### WHAT THE TASK REQUIRES
Write the listing out again word for word, excluding any pictures.

### MATERIAL PROVIDED
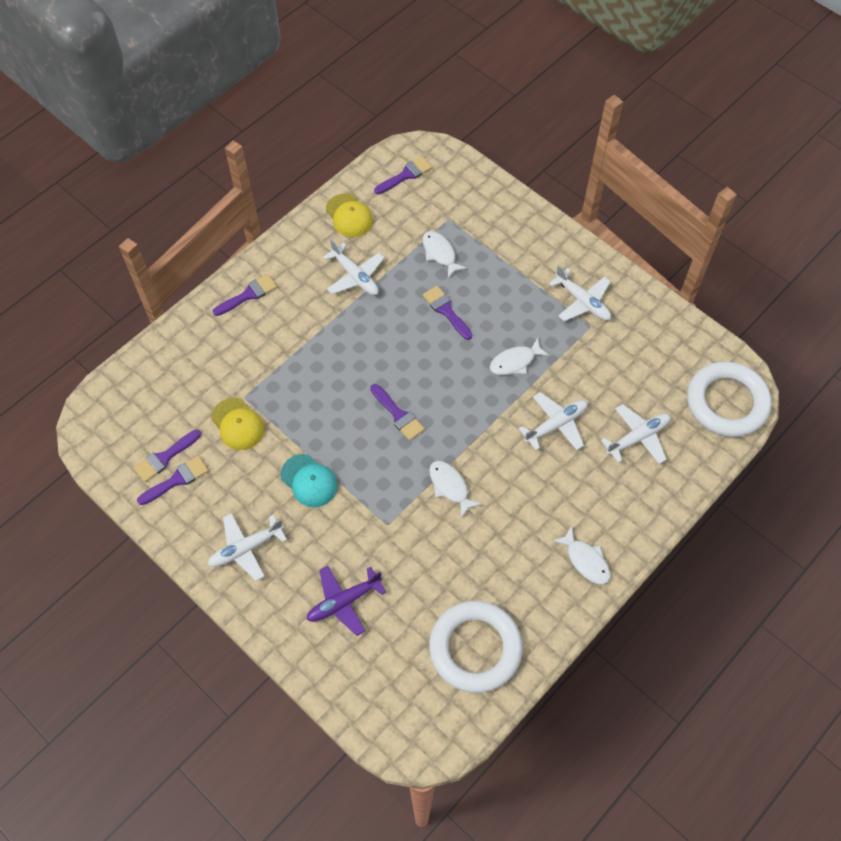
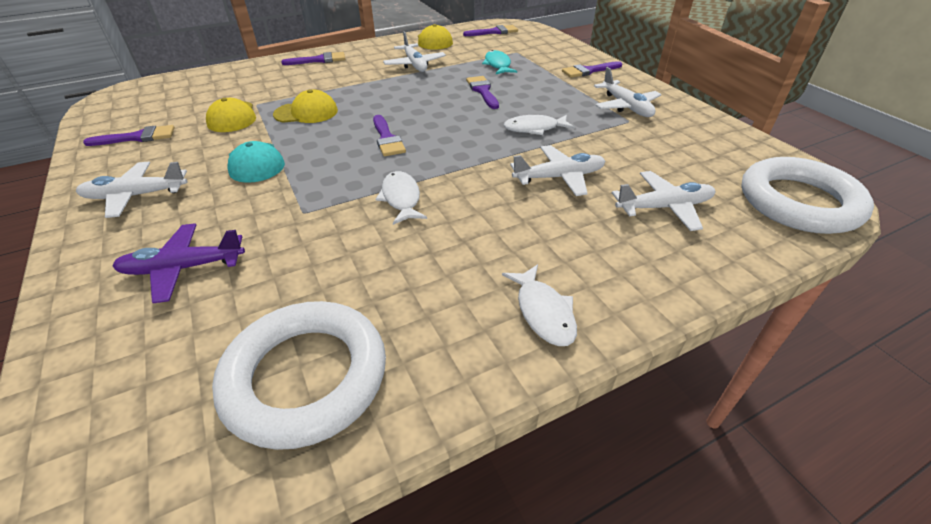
camera: 20 degrees right, 20 degrees down
(165, 457) = (146, 123): purple brush -> purple brush (589, 71)
(302, 396) = (306, 113): none -> yellow cap
(440, 253) = (498, 65): white fish -> turquoise fish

### FINISHED EXERCISE
camera: 20 degrees right, 20 degrees down
(165, 457) = (146, 123): purple brush -> purple brush (589, 71)
(302, 396) = (306, 113): none -> yellow cap
(440, 253) = (498, 65): white fish -> turquoise fish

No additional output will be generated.